### Data records
== Segment start ==

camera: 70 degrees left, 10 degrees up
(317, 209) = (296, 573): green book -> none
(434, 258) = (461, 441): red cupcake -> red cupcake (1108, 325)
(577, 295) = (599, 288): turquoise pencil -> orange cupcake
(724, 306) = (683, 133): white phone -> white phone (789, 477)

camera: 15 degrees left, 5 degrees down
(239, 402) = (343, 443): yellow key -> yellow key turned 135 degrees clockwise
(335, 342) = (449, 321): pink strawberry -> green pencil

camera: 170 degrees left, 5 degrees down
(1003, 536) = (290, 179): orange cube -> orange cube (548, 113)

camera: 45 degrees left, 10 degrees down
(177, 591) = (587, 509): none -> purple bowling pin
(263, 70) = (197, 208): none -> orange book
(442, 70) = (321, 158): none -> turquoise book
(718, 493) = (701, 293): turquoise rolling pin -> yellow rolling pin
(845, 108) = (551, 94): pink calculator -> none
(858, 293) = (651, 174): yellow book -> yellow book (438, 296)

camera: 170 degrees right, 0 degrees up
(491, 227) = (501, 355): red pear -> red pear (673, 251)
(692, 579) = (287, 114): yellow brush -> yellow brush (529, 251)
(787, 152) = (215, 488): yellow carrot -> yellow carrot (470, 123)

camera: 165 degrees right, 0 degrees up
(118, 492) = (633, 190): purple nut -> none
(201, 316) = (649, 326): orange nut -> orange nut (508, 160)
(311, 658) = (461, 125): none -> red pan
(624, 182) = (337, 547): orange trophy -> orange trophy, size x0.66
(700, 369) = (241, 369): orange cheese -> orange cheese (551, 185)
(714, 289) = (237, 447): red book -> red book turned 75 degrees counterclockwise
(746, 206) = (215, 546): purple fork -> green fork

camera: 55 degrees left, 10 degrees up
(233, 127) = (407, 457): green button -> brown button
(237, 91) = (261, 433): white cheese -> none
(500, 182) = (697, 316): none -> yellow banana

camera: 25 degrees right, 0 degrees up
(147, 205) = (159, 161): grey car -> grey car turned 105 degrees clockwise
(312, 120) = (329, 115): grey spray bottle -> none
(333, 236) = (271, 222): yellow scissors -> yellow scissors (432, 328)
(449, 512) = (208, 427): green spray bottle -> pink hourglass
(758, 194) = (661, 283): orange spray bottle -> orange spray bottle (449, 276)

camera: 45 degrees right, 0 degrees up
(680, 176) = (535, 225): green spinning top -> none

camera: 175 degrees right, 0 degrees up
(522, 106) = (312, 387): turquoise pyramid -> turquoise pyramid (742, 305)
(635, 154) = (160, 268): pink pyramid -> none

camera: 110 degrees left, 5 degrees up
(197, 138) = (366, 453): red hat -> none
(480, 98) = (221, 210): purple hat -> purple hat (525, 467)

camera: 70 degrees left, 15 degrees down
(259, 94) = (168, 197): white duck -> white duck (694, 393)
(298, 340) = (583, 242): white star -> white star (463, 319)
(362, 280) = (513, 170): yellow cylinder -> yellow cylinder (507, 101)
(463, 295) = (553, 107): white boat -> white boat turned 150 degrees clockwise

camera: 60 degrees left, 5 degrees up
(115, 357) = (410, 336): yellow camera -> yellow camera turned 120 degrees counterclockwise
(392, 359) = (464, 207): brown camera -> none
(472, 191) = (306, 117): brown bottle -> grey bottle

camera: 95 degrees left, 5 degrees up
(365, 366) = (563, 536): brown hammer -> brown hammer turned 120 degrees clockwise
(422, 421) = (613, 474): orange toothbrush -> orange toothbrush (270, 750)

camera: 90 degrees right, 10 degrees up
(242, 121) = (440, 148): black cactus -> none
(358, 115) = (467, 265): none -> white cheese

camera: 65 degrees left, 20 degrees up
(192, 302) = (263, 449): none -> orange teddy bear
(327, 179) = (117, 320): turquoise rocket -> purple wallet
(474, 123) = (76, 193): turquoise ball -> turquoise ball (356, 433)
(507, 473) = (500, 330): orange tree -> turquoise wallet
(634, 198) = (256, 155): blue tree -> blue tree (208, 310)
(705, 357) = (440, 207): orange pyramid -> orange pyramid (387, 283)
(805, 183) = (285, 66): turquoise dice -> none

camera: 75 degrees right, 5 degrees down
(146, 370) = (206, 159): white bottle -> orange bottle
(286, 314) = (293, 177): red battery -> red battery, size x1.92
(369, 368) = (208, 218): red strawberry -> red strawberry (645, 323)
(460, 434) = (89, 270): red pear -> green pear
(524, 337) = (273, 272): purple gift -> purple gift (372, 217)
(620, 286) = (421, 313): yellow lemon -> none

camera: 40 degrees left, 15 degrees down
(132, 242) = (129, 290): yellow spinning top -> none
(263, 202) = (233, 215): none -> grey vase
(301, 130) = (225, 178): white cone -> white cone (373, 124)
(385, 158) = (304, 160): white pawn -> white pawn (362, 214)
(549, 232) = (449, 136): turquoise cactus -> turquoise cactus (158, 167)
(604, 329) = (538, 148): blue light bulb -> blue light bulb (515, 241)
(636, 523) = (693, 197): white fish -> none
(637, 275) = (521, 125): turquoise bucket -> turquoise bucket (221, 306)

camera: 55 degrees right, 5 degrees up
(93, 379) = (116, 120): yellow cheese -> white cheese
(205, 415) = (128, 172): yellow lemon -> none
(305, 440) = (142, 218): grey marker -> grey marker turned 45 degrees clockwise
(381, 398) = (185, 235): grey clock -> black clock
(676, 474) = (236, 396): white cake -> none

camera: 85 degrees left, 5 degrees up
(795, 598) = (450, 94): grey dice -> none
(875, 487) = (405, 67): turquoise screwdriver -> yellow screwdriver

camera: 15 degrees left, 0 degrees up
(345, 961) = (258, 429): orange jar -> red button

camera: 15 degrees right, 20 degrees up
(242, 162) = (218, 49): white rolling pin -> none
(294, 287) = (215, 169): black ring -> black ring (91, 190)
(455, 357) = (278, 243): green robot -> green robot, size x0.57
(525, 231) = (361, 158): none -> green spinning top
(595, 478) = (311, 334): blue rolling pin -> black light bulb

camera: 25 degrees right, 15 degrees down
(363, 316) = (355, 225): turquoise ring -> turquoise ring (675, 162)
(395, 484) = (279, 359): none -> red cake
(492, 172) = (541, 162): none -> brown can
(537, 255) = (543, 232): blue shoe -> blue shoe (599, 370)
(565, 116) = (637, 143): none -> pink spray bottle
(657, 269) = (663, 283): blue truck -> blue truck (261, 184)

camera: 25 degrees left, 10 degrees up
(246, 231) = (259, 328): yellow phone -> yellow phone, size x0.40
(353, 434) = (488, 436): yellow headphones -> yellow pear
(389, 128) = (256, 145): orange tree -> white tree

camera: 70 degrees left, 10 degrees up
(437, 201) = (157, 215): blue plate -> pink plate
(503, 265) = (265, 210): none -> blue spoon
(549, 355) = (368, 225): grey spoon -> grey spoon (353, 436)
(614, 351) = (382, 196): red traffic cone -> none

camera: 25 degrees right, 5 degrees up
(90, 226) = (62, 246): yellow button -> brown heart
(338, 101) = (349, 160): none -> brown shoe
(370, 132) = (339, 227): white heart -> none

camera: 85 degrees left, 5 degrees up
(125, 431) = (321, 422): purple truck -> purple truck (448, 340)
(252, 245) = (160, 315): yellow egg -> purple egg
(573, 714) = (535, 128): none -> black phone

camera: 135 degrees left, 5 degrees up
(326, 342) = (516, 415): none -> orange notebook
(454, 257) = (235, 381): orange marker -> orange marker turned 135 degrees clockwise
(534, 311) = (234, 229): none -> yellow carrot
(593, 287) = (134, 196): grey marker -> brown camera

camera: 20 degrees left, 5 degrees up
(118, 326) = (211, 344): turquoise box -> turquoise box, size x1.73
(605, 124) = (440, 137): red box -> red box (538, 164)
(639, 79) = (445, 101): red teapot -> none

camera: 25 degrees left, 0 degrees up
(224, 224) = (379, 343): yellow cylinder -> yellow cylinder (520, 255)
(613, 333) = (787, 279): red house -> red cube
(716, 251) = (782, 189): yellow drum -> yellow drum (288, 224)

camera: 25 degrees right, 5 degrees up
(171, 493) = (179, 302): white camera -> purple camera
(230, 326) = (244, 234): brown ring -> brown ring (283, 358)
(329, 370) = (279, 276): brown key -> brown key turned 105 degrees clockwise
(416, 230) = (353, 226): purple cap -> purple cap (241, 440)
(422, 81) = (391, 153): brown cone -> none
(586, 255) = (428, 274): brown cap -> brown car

== Segment end ==

### Assigned task
Filter the entries and copy out every line with the word "button".

### Exercise result
(233, 127) = (407, 457): green button -> brown button
(345, 961) = (258, 429): orange jar -> red button
(90, 226) = (62, 246): yellow button -> brown heart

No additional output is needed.